:: WHAT TO PRODUCE ::
Please reproduce all of the data exactly as it appears, but skip the pictures.

:: DATA LISTING ::
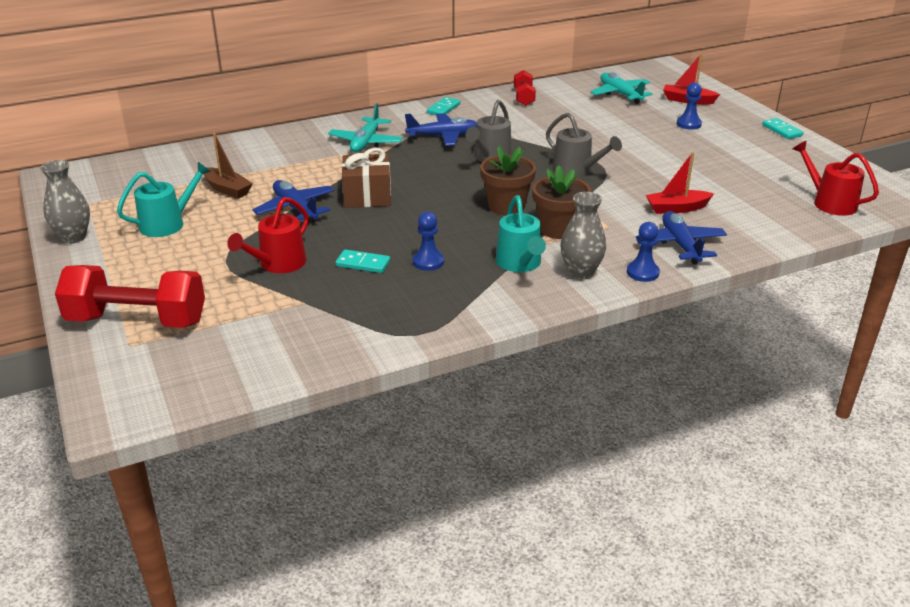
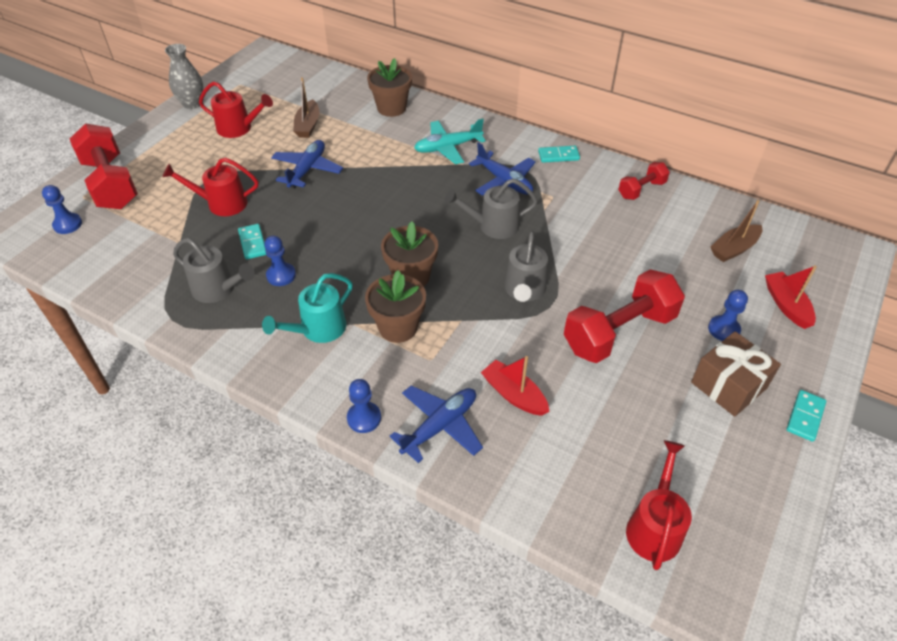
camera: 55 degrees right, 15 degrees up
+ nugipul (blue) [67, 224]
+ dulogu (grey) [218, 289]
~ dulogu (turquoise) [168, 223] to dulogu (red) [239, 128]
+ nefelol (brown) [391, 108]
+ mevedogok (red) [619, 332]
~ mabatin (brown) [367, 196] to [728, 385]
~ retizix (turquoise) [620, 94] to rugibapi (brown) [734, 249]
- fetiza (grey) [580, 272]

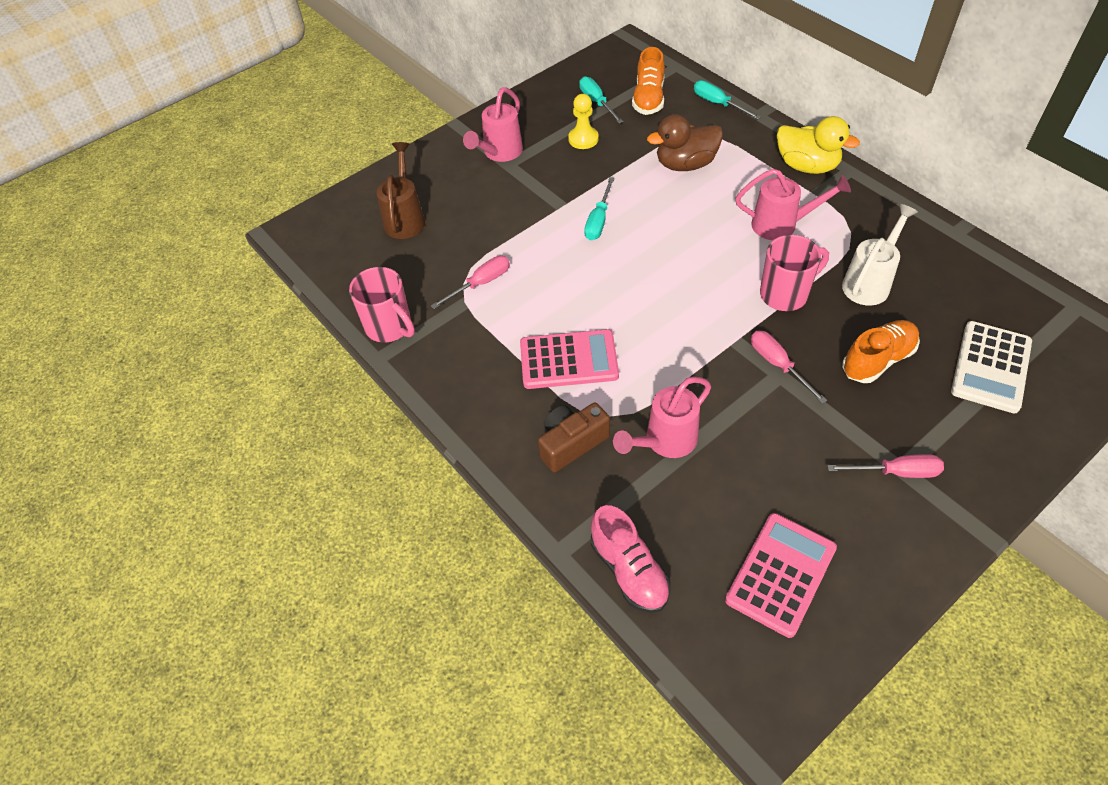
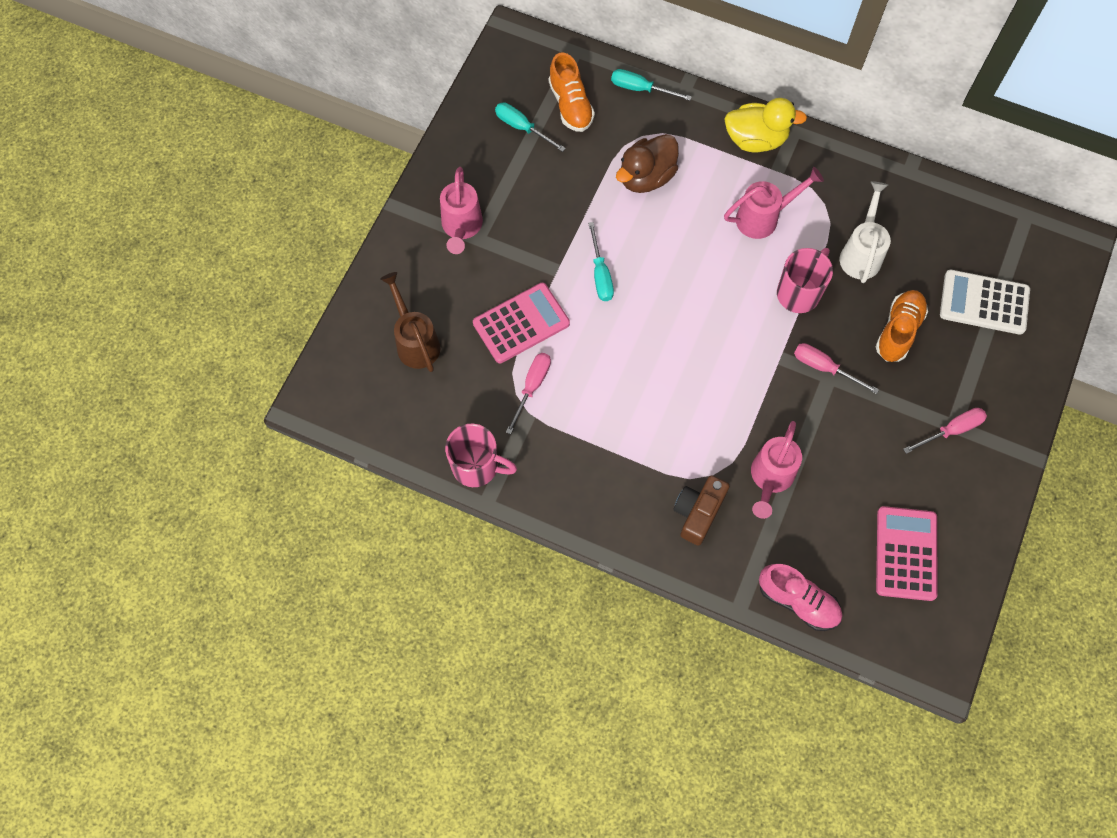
camera: 30 degrees left, 15 degrees up
~ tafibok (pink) [568, 360] to [521, 323]
~ tafibok (white) [991, 367] = [984, 303] 105 degrees clockwise
- nugipul (yellow) [583, 139]

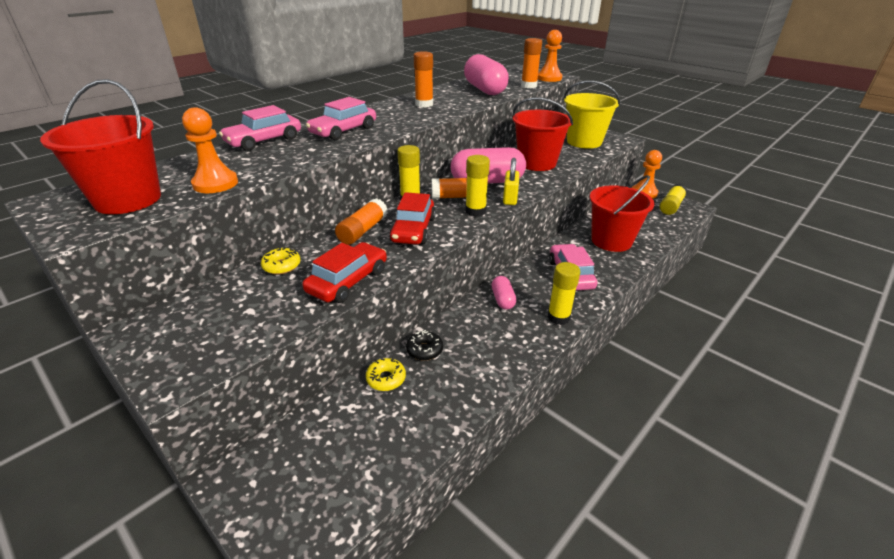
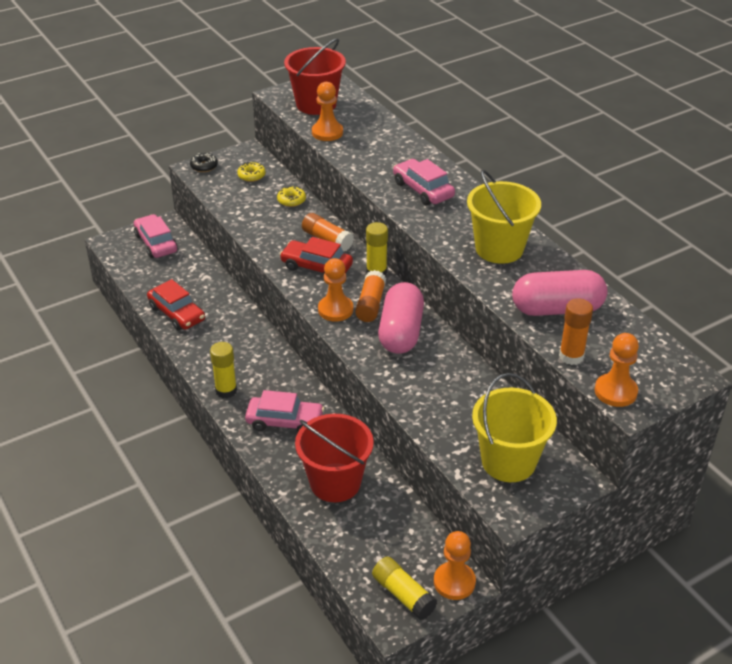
camera: 105 degrees right, 5 degrees up
~ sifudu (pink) [264, 141] to [156, 243]
~ sifudu (red) [348, 281] to [177, 313]
~ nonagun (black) [424, 350] to [204, 166]
~ nonagun (yellow) [386, 379] to [251, 176]
~ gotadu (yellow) [475, 211] to nugipul (orange) [335, 310]
~ gotadu (orange) [424, 104] to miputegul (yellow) [499, 249]
- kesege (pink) [502, 300]
- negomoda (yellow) [510, 198]
- miputegul (red) [537, 163]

:: ANSWER TO THIS TASK ::
camera: 55 degrees right, 15 degrees up
+ nugipul (blue) [67, 224]
+ dulogu (grey) [218, 289]
~ dulogu (turquoise) [168, 223] to dulogu (red) [239, 128]
+ nefelol (brown) [391, 108]
+ mevedogok (red) [619, 332]
~ mabatin (brown) [367, 196] to [728, 385]
~ retizix (turquoise) [620, 94] to rugibapi (brown) [734, 249]
- fetiza (grey) [580, 272]

camera: 30 degrees left, 15 degrees up
~ tafibok (pink) [568, 360] to [521, 323]
~ tafibok (white) [991, 367] = [984, 303] 105 degrees clockwise
- nugipul (yellow) [583, 139]

camera: 105 degrees right, 5 degrees up
~ sifudu (pink) [264, 141] to [156, 243]
~ sifudu (red) [348, 281] to [177, 313]
~ nonagun (black) [424, 350] to [204, 166]
~ nonagun (yellow) [386, 379] to [251, 176]
~ gotadu (yellow) [475, 211] to nugipul (orange) [335, 310]
~ gotadu (orange) [424, 104] to miputegul (yellow) [499, 249]
- kesege (pink) [502, 300]
- negomoda (yellow) [510, 198]
- miputegul (red) [537, 163]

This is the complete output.